* Instructions to follow *
Collect every line in the entries below that contains the string "Humdrum". Case counts, so only lines with that exact capitalization qualify.

# # #

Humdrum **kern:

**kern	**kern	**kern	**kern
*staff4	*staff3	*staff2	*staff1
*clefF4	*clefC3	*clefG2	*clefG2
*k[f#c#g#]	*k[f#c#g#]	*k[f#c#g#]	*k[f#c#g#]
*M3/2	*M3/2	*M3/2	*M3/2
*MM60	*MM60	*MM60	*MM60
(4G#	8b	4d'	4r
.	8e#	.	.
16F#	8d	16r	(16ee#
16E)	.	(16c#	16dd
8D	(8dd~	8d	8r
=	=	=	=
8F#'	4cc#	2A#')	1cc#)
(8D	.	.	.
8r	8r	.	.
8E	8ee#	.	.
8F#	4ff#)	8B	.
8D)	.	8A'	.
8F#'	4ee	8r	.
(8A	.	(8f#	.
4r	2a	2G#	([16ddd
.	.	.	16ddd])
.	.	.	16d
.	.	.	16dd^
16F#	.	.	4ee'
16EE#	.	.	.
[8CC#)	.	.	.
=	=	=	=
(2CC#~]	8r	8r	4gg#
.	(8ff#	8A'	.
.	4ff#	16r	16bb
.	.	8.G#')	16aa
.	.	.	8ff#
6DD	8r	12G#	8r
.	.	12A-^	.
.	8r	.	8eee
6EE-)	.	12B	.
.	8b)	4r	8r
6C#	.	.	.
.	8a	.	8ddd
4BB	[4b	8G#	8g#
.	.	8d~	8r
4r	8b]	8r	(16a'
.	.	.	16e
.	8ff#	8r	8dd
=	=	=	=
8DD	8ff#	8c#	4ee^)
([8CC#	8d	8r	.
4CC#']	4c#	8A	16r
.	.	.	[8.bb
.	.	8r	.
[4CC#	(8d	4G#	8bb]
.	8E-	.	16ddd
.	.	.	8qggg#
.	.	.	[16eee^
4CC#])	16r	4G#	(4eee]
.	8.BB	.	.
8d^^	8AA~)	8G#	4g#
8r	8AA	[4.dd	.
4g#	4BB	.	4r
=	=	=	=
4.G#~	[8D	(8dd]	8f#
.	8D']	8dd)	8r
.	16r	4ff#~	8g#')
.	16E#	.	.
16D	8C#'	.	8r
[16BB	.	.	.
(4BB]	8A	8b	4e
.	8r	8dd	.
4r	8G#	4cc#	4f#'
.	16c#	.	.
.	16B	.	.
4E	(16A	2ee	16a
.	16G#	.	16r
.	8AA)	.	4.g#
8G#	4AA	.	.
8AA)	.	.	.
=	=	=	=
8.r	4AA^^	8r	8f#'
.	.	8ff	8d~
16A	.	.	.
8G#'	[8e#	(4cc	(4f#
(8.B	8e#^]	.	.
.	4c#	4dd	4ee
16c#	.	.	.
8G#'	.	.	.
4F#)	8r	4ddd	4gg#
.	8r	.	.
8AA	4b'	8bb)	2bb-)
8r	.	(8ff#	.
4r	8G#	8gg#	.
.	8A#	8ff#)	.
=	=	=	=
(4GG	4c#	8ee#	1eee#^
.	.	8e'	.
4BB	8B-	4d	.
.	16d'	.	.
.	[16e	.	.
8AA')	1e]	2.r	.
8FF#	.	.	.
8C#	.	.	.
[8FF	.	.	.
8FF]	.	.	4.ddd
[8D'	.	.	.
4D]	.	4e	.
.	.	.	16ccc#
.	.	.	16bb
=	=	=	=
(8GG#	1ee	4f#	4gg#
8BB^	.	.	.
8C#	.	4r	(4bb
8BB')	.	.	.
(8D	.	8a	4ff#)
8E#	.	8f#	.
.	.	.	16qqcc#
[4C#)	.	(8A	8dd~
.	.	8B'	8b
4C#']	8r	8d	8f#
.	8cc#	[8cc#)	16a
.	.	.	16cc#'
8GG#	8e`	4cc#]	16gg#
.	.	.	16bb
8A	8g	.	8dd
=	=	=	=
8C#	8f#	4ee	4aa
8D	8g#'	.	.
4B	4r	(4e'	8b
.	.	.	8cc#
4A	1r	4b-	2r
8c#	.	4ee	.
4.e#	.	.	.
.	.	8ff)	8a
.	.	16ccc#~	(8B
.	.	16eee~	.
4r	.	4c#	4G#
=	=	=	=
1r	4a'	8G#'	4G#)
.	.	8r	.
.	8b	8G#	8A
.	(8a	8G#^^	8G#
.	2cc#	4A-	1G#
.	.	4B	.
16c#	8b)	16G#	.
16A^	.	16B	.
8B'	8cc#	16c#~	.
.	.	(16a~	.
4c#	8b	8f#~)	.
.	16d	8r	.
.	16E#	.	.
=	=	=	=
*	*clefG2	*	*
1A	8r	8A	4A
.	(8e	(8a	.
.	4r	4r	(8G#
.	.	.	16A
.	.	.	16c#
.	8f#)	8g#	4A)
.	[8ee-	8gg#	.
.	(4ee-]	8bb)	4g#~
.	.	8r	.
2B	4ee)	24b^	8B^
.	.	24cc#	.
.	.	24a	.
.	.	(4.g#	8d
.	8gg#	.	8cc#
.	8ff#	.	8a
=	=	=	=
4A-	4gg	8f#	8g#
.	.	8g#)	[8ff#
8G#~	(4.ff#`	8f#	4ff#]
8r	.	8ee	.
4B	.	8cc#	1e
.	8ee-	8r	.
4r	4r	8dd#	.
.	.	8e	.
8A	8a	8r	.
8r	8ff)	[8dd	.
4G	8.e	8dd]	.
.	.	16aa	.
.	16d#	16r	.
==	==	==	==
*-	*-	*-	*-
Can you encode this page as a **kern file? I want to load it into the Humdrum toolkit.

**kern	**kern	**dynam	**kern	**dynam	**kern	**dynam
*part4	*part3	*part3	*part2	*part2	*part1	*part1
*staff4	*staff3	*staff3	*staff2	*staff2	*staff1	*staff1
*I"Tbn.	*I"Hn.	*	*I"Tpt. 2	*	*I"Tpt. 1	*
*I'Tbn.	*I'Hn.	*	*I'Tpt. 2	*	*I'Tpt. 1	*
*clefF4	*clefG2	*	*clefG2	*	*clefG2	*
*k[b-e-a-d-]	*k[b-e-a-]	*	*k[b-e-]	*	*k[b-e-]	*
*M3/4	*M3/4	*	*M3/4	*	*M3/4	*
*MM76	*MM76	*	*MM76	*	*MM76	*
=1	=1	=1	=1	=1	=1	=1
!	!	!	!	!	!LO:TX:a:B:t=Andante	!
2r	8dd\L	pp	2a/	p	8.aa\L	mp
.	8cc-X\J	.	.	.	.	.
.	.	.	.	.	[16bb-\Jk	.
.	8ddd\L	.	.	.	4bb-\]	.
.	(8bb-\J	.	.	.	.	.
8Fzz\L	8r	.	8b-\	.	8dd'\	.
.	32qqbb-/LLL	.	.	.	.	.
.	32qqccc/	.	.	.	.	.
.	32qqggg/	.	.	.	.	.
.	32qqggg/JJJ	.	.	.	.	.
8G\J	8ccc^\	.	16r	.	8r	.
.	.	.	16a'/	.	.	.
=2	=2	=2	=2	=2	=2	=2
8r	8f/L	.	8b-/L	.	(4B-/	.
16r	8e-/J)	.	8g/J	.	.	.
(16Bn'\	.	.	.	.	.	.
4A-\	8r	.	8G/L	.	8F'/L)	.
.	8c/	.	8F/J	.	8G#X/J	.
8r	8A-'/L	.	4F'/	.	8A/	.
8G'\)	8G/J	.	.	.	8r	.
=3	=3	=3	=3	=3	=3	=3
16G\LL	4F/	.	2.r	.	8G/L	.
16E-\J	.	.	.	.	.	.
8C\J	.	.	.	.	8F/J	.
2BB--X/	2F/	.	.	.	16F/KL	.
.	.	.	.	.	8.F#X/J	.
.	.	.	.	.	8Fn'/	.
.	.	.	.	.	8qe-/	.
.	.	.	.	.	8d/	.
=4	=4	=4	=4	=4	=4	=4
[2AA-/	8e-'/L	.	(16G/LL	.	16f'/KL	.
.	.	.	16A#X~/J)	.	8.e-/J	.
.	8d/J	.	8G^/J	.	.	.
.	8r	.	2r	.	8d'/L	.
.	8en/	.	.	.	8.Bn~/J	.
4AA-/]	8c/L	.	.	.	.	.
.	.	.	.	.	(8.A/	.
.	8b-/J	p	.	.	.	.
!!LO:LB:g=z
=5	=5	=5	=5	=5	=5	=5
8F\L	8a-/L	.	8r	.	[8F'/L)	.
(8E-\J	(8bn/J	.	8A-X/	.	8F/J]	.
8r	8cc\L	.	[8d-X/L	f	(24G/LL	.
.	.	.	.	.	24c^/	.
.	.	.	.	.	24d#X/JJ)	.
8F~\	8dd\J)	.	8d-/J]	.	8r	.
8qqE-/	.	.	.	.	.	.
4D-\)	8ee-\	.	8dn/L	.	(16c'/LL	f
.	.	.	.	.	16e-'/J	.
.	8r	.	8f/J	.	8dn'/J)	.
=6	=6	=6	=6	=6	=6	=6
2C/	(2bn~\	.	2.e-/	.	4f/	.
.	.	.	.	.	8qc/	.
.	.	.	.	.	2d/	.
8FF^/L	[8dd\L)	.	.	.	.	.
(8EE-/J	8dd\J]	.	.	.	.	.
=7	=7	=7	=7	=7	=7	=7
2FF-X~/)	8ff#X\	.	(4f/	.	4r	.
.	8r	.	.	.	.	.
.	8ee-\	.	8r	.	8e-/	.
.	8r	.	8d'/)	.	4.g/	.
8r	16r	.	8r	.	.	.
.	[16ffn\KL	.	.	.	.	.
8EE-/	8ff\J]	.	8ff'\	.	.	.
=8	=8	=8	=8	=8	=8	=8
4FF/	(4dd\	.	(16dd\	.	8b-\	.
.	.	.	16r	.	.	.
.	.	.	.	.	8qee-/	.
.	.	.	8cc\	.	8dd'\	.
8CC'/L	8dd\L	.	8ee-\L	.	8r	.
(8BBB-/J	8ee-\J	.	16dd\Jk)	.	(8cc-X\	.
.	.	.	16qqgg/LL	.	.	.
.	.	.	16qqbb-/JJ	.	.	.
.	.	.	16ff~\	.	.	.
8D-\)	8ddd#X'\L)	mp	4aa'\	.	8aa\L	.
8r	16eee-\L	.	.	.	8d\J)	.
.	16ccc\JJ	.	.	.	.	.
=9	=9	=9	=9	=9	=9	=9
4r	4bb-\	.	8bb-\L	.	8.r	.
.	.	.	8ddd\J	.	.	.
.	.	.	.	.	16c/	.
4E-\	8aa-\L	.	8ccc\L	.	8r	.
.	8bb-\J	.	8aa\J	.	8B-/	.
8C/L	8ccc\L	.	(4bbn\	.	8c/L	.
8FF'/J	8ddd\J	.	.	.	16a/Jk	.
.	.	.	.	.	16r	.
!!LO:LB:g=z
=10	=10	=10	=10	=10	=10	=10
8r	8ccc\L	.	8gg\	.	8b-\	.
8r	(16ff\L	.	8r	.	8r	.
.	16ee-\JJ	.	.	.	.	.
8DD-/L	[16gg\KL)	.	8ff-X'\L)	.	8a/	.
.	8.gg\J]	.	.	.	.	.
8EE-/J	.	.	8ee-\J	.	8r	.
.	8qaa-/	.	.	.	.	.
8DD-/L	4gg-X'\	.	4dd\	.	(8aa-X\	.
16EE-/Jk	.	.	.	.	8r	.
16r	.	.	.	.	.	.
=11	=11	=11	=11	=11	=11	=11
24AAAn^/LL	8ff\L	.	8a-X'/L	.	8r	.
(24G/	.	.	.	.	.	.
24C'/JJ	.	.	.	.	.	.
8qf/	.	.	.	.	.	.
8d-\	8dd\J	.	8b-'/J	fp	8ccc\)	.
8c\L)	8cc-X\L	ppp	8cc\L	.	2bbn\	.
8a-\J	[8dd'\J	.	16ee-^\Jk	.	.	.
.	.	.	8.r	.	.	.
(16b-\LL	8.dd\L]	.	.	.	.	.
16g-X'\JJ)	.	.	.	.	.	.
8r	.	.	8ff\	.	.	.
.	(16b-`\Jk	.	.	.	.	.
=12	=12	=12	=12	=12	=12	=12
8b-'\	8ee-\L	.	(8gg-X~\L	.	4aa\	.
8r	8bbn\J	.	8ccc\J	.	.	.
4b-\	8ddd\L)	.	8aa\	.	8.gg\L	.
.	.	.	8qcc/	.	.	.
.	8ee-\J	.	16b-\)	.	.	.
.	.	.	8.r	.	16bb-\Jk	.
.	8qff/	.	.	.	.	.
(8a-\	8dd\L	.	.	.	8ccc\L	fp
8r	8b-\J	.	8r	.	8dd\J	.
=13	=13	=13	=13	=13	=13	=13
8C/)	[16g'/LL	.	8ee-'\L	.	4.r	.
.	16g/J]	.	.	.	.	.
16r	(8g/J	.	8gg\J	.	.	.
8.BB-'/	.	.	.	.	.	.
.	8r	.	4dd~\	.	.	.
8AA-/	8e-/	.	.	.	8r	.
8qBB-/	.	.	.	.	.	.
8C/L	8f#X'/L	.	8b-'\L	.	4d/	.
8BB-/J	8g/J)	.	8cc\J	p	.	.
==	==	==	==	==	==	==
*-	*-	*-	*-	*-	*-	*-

# # #

* Final answer *
Humdrum **kern:
Can you encode this page as a **kern file? I want to load it into the Humdrum toolkit.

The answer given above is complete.